#### EXTRACTED MATERIAL
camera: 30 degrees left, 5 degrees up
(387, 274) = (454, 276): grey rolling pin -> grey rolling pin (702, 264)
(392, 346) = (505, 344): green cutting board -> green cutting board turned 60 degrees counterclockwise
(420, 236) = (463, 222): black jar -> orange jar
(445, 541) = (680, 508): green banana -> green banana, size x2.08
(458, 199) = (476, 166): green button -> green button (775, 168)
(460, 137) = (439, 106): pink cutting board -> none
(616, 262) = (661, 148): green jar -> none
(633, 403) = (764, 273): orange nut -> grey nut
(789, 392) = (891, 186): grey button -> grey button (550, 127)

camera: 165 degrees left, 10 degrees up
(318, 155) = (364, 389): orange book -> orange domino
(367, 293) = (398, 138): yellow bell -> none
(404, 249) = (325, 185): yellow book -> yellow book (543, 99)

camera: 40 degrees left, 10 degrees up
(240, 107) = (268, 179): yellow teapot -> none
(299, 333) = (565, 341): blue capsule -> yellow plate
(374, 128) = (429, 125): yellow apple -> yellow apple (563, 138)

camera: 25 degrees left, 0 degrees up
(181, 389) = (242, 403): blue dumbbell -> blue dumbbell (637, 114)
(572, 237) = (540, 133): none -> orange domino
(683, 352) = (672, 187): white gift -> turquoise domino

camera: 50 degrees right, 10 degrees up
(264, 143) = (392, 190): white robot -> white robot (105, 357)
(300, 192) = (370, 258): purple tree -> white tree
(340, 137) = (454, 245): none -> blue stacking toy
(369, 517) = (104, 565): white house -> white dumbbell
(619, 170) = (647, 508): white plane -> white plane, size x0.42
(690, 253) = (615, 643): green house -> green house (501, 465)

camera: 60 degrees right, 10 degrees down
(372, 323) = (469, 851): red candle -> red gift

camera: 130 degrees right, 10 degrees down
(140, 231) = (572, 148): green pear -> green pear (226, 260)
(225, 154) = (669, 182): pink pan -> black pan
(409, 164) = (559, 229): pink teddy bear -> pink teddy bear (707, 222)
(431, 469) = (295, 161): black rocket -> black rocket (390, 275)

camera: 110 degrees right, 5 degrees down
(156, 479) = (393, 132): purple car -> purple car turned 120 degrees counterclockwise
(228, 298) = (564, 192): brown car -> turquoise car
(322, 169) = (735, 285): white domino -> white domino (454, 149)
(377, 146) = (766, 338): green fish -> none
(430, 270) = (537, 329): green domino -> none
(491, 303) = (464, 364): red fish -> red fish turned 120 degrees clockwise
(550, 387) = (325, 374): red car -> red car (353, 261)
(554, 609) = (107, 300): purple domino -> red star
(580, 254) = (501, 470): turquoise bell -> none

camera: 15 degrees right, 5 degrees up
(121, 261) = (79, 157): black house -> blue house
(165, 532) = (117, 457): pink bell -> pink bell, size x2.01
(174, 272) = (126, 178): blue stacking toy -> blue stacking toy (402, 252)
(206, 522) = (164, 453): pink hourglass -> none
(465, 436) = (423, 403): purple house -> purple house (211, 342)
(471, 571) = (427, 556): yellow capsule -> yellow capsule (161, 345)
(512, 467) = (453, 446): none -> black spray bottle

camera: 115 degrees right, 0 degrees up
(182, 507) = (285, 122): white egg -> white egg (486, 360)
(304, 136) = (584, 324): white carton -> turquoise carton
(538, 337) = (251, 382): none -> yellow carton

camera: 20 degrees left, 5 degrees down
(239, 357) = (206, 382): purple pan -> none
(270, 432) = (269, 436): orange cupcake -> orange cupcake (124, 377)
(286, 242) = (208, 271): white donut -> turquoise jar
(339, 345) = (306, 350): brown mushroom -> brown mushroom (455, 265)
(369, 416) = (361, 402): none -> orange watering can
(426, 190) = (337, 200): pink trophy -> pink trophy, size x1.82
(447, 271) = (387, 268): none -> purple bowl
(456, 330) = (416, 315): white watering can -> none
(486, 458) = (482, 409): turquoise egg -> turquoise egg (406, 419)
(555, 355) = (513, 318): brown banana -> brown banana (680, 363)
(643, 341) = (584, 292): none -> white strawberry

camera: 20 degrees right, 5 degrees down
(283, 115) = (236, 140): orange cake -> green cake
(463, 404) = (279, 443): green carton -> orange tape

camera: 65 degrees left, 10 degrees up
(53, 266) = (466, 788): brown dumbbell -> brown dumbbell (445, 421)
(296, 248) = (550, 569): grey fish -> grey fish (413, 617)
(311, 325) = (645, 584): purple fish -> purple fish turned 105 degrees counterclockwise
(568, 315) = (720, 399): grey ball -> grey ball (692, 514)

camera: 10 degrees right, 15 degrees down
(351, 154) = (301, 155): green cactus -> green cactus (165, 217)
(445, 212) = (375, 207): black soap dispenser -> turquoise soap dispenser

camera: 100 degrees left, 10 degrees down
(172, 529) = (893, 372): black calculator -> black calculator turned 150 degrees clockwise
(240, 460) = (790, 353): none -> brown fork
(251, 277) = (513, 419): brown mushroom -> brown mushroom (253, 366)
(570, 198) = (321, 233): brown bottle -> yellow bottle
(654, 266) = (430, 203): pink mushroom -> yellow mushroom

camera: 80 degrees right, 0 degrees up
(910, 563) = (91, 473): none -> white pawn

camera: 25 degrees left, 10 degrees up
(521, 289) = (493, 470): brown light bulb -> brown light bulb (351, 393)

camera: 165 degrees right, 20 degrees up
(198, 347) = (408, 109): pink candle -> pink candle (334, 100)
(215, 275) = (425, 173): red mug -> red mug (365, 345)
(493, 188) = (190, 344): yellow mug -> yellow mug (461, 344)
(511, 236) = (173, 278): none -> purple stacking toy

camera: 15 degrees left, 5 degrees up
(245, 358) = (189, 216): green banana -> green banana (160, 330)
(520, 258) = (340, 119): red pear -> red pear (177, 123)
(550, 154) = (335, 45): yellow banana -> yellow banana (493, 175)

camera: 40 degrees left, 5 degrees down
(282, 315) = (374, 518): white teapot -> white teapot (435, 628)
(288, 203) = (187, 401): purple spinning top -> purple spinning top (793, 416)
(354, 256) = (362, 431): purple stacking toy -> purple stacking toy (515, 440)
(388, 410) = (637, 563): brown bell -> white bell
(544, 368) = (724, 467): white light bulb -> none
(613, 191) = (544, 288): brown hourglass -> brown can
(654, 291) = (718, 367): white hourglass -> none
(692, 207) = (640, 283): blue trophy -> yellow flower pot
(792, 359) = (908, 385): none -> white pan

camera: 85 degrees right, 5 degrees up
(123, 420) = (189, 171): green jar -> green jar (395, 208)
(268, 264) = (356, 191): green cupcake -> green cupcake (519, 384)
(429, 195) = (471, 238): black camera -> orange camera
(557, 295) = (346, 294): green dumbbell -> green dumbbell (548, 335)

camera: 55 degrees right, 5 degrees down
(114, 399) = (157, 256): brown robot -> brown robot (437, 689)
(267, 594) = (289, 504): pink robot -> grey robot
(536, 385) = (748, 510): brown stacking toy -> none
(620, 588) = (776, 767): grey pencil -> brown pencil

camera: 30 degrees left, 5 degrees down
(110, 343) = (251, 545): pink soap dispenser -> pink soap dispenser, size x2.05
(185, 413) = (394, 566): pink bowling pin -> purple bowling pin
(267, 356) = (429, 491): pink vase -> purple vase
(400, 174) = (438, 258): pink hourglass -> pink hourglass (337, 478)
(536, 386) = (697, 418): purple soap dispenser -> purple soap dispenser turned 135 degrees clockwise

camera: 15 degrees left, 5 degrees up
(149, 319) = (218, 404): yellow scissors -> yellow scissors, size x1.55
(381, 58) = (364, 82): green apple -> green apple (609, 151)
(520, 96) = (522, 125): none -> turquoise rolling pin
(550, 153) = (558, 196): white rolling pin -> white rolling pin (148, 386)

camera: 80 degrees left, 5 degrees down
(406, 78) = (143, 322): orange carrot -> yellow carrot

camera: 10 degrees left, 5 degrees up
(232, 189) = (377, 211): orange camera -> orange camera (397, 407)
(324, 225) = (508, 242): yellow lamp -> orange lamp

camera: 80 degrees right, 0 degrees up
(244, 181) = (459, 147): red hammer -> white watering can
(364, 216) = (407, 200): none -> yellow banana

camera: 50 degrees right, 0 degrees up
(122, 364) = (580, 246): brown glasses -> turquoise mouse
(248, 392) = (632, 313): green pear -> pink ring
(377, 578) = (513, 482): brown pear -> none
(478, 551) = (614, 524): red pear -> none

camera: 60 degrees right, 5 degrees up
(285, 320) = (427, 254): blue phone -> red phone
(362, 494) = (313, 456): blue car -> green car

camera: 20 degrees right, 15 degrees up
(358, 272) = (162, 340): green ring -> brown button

#### YOUR INSTRUCTIONS
In the listing above, locate the line with "(447, 271) = (387, 268): none -> purple bowl" and the line with "(463, 404) = (279, 443): green", then extract exactly those lines and every line between them, and nothing more.

#### OUTPUT
(447, 271) = (387, 268): none -> purple bowl
(456, 330) = (416, 315): white watering can -> none
(486, 458) = (482, 409): turquoise egg -> turquoise egg (406, 419)
(555, 355) = (513, 318): brown banana -> brown banana (680, 363)
(643, 341) = (584, 292): none -> white strawberry

camera: 20 degrees right, 5 degrees down
(283, 115) = (236, 140): orange cake -> green cake
(463, 404) = (279, 443): green carton -> orange tape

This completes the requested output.